## Work required
Images should be omitted while the rest of the data is duplicated exactly.

Scene image comparisons

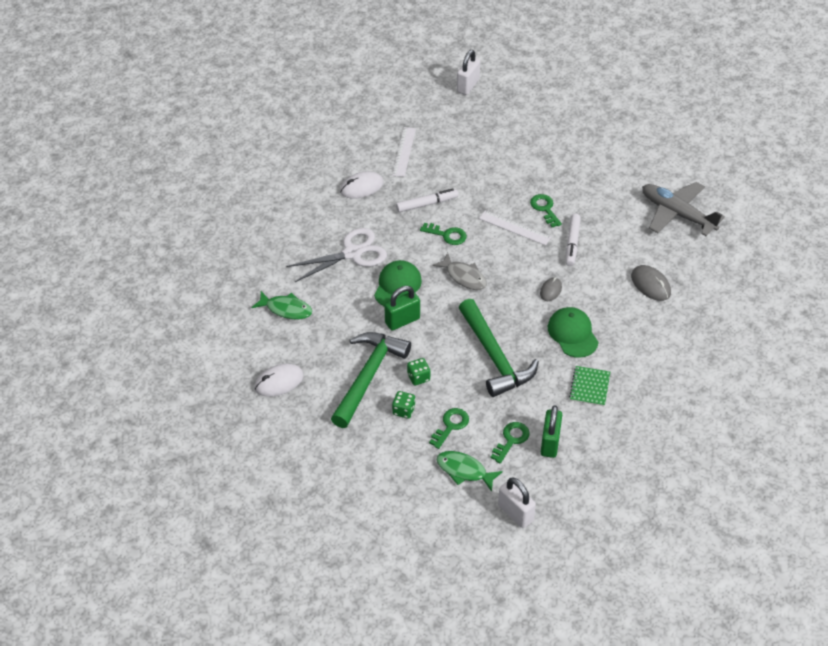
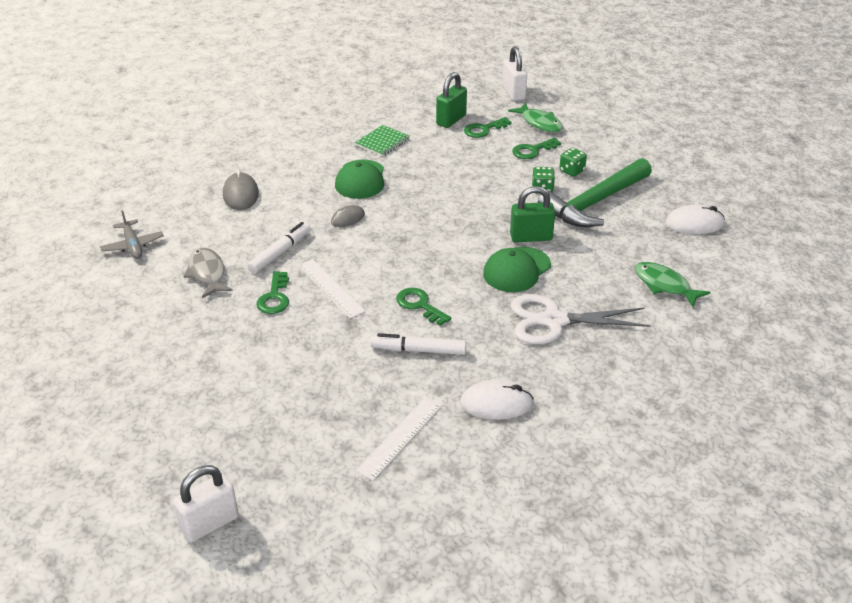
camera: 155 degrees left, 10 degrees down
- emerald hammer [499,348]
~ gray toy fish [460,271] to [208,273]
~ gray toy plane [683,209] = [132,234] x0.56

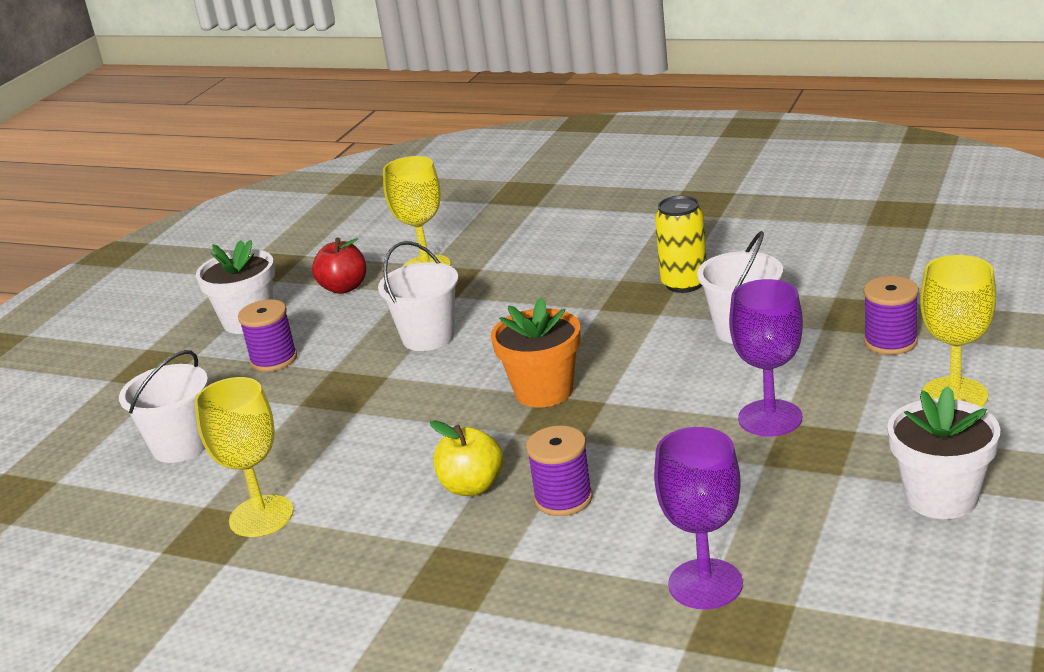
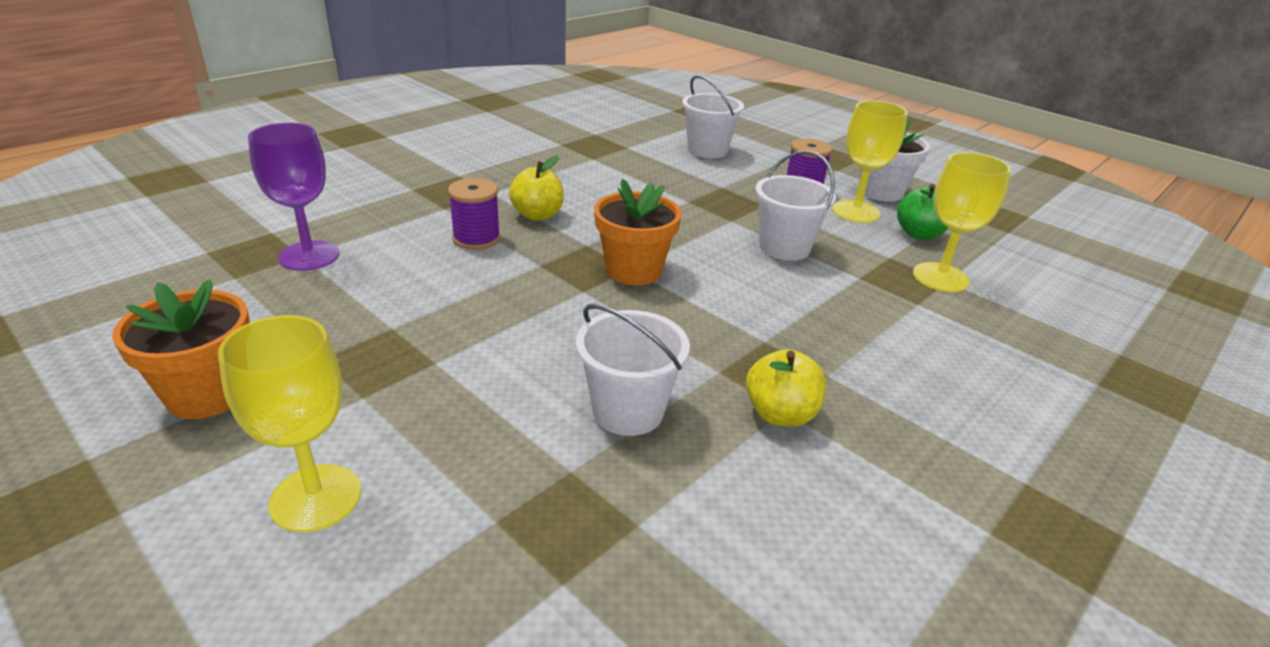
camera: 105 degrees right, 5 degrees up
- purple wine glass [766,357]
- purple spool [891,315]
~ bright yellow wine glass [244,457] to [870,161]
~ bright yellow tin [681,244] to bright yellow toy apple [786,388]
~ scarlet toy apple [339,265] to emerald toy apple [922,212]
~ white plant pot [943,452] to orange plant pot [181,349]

## Solution
camera: 155 degrees left, 10 degrees down
- emerald hammer [499,348]
~ gray toy fish [460,271] to [208,273]
~ gray toy plane [683,209] = [132,234] x0.56

camera: 105 degrees right, 5 degrees up
- purple wine glass [766,357]
- purple spool [891,315]
~ bright yellow wine glass [244,457] to [870,161]
~ bright yellow tin [681,244] to bright yellow toy apple [786,388]
~ scarlet toy apple [339,265] to emerald toy apple [922,212]
~ white plant pot [943,452] to orange plant pot [181,349]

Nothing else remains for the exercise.